Data supplied>
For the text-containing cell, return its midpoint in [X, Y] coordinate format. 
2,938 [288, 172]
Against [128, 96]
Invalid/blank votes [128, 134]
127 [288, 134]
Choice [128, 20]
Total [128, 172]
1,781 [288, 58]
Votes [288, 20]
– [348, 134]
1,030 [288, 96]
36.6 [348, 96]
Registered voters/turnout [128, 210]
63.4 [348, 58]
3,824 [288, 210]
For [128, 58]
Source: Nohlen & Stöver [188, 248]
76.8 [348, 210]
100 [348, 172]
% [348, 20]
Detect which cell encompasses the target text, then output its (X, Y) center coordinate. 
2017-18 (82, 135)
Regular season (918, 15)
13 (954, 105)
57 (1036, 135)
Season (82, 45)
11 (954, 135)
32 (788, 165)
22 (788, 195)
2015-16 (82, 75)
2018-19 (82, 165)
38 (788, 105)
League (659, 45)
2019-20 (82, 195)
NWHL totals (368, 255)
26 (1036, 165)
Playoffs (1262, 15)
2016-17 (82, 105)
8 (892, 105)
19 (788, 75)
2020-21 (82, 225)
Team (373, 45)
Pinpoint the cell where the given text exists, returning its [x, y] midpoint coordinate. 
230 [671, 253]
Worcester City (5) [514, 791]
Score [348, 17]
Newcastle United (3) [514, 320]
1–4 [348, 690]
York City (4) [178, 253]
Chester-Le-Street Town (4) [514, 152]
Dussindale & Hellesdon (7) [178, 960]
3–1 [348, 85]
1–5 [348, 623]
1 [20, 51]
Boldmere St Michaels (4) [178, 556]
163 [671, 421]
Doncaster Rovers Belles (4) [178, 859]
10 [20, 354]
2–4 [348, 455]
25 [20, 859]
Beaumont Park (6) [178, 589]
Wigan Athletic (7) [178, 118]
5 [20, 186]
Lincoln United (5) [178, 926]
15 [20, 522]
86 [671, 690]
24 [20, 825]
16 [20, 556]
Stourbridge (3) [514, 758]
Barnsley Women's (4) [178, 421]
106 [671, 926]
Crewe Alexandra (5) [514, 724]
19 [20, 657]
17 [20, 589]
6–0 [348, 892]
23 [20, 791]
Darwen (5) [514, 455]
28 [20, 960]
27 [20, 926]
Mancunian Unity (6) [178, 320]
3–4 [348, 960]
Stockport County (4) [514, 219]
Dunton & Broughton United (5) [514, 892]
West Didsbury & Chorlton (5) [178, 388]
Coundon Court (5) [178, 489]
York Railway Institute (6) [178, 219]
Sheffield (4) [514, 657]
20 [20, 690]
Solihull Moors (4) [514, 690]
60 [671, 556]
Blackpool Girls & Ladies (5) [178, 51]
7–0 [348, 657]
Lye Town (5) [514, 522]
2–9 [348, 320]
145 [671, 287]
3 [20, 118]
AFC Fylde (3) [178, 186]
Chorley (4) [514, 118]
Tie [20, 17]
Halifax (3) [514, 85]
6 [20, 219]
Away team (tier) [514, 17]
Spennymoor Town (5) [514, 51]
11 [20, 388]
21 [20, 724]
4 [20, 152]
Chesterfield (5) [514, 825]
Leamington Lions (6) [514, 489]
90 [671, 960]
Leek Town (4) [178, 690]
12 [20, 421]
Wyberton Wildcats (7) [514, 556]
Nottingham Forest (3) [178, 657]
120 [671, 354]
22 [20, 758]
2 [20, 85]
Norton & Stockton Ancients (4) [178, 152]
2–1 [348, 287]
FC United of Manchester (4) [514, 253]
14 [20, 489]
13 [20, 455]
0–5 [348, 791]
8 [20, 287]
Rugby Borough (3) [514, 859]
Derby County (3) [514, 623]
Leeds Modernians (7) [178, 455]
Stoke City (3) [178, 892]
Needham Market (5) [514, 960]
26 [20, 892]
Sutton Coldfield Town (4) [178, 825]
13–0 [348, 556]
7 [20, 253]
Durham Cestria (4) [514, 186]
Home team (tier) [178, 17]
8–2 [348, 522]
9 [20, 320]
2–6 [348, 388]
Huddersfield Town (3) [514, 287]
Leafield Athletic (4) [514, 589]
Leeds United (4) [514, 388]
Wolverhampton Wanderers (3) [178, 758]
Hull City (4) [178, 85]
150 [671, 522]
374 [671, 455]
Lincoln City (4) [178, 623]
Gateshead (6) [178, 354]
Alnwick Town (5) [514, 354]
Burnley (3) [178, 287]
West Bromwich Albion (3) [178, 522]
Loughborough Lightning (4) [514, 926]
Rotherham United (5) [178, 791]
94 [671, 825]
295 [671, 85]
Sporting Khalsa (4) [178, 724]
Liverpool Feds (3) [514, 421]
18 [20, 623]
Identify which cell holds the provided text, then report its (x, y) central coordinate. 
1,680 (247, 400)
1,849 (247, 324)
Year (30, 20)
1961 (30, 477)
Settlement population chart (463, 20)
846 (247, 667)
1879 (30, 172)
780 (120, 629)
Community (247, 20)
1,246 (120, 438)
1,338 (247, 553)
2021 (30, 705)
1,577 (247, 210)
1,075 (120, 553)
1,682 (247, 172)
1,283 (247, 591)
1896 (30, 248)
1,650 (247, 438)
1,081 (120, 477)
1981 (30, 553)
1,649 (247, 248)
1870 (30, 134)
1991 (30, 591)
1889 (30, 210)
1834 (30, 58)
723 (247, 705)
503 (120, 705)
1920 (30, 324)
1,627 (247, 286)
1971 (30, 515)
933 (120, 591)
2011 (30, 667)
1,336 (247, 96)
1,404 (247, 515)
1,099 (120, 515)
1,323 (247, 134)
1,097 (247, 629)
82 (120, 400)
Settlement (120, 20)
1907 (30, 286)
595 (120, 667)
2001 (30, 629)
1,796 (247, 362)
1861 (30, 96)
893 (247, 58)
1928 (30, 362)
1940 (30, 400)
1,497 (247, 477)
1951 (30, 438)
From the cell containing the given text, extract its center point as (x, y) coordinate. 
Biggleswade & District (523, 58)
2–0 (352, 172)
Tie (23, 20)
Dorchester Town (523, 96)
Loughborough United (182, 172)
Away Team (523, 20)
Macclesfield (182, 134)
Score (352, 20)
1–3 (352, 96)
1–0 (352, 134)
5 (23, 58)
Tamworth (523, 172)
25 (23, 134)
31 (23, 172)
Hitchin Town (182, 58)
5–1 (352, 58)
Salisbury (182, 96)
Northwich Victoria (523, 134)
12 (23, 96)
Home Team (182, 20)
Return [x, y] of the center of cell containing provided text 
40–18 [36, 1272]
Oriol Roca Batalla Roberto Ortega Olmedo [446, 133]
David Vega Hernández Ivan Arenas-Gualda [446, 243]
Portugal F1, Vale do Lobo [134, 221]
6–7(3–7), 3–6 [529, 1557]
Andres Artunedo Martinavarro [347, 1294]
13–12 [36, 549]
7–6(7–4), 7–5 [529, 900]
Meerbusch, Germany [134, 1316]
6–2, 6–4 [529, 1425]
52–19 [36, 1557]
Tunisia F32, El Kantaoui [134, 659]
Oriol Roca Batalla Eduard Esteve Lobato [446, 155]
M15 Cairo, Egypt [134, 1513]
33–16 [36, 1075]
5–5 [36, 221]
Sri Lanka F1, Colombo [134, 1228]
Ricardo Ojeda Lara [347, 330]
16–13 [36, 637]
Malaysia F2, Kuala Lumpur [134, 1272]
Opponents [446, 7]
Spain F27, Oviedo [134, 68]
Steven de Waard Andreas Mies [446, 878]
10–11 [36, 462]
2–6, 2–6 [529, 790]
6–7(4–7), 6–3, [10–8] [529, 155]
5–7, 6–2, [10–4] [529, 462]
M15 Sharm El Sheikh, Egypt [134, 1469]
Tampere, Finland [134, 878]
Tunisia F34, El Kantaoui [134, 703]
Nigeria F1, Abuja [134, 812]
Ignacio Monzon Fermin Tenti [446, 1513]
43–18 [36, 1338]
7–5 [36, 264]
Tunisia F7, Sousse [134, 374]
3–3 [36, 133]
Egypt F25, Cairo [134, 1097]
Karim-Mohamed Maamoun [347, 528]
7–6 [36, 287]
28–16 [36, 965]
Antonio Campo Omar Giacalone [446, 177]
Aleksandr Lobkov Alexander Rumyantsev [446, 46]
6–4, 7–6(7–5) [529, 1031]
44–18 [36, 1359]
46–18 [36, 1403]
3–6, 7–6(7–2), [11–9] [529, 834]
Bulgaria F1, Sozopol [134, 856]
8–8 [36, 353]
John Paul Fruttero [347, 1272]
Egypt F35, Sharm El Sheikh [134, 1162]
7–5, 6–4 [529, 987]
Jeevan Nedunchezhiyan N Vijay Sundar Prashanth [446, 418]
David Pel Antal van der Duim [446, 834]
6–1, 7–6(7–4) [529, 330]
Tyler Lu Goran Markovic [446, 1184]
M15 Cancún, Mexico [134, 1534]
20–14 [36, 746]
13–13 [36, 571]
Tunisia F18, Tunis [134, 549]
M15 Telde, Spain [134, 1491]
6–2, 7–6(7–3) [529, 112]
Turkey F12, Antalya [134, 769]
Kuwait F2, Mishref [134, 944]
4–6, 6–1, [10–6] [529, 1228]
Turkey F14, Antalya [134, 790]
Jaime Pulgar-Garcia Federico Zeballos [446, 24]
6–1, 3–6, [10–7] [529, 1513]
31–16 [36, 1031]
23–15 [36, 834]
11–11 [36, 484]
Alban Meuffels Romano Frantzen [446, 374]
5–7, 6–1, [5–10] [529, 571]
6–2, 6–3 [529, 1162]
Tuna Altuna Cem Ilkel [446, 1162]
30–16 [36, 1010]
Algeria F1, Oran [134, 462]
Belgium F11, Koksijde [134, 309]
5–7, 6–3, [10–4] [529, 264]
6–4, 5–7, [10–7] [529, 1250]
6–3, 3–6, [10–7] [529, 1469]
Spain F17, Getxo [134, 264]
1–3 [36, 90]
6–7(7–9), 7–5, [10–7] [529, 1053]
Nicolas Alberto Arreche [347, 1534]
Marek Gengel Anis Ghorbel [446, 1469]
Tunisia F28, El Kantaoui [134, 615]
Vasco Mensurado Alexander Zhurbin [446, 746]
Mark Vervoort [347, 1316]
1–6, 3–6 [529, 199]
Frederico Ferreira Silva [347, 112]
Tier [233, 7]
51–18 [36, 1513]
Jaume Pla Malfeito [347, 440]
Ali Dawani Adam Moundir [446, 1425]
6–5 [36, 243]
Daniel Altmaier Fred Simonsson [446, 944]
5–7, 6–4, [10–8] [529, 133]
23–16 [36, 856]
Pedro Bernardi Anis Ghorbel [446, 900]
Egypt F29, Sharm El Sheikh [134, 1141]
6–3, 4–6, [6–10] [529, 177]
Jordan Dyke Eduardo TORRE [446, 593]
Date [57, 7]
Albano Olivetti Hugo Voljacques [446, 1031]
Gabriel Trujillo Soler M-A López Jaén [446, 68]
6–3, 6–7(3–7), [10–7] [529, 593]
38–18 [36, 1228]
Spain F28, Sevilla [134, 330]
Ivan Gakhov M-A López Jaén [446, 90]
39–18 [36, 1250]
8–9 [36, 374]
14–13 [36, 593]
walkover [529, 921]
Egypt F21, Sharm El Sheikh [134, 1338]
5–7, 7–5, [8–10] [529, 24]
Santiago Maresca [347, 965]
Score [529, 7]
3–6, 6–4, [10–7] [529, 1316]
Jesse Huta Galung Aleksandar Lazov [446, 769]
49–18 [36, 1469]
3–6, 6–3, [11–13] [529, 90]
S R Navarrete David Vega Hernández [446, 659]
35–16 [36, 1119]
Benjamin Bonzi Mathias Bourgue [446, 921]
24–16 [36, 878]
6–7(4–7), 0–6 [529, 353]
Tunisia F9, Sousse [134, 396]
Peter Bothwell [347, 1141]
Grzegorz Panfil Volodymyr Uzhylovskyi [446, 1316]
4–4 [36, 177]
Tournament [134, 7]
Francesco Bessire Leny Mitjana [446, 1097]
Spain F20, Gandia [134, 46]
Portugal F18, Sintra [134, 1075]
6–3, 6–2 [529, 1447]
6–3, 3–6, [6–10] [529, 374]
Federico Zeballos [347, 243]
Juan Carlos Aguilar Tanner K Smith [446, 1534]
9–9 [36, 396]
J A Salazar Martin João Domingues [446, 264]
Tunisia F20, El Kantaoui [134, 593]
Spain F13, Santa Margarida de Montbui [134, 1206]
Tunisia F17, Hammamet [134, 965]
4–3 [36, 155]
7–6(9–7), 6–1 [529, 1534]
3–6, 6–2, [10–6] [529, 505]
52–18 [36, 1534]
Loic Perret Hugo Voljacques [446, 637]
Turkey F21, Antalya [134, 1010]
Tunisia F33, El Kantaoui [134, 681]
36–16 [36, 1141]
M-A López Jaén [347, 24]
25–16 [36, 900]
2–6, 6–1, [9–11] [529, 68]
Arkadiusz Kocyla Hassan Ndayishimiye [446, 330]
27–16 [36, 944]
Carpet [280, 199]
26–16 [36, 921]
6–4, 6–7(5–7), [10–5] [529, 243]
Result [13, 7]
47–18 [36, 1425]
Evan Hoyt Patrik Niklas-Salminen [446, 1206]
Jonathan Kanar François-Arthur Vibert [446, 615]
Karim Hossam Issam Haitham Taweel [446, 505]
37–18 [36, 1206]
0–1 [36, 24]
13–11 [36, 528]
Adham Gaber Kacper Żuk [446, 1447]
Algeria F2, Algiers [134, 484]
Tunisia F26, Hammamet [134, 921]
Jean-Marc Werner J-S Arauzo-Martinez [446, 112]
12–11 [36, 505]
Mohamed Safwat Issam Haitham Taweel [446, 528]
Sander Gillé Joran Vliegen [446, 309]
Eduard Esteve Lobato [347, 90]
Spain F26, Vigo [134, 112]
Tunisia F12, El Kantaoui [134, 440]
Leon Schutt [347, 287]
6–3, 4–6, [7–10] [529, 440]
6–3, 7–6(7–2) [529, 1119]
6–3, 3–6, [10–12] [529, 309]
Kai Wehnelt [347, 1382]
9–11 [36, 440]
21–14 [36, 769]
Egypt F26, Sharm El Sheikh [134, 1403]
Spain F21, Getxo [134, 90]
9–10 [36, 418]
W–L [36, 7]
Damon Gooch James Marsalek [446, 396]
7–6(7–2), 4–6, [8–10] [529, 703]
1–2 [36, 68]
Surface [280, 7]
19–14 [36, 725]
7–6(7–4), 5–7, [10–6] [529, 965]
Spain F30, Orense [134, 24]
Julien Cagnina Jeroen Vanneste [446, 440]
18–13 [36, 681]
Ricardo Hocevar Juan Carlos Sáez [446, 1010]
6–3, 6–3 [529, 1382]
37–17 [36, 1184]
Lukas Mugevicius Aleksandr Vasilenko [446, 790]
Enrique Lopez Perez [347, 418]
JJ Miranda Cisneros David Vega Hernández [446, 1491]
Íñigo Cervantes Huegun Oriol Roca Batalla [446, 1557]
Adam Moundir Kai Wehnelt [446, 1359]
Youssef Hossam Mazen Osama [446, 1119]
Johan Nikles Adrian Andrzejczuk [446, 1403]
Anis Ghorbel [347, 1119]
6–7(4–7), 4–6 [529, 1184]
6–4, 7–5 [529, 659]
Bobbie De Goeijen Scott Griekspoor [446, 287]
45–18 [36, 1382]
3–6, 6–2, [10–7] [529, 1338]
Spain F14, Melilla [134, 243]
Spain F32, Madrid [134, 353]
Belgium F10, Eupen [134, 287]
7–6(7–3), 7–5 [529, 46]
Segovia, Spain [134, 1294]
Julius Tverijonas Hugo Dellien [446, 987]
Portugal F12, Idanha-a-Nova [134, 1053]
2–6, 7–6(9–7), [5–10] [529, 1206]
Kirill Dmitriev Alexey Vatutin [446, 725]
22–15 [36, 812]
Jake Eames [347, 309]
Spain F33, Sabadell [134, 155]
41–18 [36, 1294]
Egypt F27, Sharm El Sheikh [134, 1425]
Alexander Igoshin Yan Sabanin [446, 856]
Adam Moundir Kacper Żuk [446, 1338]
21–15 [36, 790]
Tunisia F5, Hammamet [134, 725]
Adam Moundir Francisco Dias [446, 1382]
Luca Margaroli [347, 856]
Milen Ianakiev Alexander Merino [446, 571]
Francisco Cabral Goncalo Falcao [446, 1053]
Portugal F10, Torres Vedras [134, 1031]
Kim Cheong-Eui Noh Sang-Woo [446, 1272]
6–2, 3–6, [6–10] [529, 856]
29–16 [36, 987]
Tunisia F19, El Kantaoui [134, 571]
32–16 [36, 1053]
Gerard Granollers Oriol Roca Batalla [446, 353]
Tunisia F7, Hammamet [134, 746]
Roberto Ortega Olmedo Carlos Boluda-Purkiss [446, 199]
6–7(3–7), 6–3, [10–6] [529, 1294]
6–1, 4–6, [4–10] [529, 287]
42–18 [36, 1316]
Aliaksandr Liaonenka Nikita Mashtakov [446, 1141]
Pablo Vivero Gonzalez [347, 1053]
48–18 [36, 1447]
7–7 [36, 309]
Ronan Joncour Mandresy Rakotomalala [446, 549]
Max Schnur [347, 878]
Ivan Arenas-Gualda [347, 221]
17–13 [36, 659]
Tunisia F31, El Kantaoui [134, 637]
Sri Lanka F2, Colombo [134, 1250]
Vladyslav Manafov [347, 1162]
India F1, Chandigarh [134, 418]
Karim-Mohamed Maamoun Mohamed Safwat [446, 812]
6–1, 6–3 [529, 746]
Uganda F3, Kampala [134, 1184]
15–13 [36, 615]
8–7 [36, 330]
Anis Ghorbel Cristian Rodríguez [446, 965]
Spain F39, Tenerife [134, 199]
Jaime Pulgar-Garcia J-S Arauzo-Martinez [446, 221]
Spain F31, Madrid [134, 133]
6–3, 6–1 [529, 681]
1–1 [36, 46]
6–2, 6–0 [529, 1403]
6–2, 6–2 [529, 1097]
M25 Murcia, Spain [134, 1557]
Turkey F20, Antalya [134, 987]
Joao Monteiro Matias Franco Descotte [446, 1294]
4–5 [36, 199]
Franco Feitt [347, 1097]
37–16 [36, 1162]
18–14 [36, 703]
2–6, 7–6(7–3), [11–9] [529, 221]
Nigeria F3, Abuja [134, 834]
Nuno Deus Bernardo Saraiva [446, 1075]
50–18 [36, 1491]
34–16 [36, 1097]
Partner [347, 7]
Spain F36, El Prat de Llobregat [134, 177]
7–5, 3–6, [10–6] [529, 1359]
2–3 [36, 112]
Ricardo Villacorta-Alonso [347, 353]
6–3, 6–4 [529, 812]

Objective>
Rewrite the items from the beginning through the line containing "163 [671, 421]", swapping every "cell" for "box" and keeping everything else the same.

Worked answer>
For the text-containing box, return its midpoint in [X, Y] coordinate format. 
2,938 [288, 172]
Against [128, 96]
Invalid/blank votes [128, 134]
127 [288, 134]
Choice [128, 20]
Total [128, 172]
1,781 [288, 58]
Votes [288, 20]
– [348, 134]
1,030 [288, 96]
36.6 [348, 96]
Registered voters/turnout [128, 210]
63.4 [348, 58]
3,824 [288, 210]
For [128, 58]
Source: Nohlen & Stöver [188, 248]
76.8 [348, 210]
100 [348, 172]
% [348, 20]
Detect which box encompasses the target text, then output its (X, Y) center coordinate. 
2017-18 (82, 135)
Regular season (918, 15)
13 (954, 105)
57 (1036, 135)
Season (82, 45)
11 (954, 135)
32 (788, 165)
22 (788, 195)
2015-16 (82, 75)
2018-19 (82, 165)
38 (788, 105)
League (659, 45)
2019-20 (82, 195)
NWHL totals (368, 255)
26 (1036, 165)
Playoffs (1262, 15)
2016-17 (82, 105)
8 (892, 105)
19 (788, 75)
2020-21 (82, 225)
Team (373, 45)
Pinpoint the box where the given text exists, returning its [x, y] midpoint coordinate. 
230 [671, 253]
Worcester City (5) [514, 791]
Score [348, 17]
Newcastle United (3) [514, 320]
1–4 [348, 690]
York City (4) [178, 253]
Chester-Le-Street Town (4) [514, 152]
Dussindale & Hellesdon (7) [178, 960]
3–1 [348, 85]
1–5 [348, 623]
1 [20, 51]
Boldmere St Michaels (4) [178, 556]
163 [671, 421]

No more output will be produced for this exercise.